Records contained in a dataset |
-- Opening Marker --
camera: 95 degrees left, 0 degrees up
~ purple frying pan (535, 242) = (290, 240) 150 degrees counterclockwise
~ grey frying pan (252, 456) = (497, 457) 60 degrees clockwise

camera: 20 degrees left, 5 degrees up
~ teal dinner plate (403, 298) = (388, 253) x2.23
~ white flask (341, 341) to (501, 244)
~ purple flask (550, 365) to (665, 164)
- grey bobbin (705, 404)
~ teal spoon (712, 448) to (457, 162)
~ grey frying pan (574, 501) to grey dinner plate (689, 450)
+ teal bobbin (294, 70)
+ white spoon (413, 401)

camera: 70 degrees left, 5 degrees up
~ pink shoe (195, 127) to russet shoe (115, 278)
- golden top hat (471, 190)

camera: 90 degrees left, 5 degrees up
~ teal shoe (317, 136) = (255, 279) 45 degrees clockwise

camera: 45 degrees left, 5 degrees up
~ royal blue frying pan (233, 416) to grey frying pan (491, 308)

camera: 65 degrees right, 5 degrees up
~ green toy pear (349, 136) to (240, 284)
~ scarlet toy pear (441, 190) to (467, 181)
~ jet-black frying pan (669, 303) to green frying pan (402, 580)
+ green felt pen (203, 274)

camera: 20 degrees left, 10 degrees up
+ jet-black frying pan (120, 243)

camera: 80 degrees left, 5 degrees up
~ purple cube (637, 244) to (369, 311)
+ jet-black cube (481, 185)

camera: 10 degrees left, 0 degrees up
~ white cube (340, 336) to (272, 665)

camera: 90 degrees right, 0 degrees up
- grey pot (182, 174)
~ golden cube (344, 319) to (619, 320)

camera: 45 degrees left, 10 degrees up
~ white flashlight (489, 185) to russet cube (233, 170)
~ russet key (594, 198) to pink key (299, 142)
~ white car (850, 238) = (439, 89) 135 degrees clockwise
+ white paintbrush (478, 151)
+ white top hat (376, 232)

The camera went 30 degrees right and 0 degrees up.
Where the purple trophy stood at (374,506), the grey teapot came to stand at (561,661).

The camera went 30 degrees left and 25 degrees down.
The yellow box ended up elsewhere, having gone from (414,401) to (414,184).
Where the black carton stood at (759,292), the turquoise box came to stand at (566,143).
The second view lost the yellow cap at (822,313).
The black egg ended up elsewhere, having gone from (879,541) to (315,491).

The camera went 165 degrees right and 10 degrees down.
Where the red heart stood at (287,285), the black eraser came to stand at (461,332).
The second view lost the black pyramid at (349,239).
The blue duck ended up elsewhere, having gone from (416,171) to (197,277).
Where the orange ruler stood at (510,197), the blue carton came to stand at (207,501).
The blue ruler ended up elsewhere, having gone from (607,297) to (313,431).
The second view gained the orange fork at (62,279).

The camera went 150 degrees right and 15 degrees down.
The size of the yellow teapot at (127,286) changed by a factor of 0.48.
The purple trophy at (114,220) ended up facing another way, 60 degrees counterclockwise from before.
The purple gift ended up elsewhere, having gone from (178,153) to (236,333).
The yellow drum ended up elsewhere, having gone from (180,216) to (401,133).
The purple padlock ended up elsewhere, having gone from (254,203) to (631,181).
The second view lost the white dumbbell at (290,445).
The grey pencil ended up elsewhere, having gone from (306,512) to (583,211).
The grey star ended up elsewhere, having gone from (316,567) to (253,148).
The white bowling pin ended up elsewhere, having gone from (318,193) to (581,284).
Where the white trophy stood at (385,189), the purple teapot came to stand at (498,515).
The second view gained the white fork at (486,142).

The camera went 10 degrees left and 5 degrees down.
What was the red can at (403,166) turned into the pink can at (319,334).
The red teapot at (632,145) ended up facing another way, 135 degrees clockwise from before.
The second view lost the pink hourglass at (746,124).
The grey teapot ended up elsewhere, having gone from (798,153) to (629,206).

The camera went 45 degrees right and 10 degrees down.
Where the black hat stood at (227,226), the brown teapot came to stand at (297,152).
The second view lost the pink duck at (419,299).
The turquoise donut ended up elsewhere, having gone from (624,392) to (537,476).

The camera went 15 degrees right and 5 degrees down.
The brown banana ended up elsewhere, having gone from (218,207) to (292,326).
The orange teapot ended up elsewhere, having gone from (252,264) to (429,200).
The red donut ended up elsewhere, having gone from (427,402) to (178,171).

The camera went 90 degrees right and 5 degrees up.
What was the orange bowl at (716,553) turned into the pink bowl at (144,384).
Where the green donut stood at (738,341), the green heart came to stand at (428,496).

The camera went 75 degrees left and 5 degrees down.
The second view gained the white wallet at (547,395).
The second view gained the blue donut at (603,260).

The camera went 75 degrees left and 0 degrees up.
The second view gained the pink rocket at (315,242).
-- Closing Marker --
REQUIREMENT | Which of the lines above include the string "lost"? Pick them out and copy them.

ANSWER FOR THE TASK |
The second view lost the yellow cap at (822,313).
The second view lost the black pyramid at (349,239).
The second view lost the white dumbbell at (290,445).
The second view lost the pink hourglass at (746,124).
The second view lost the pink duck at (419,299).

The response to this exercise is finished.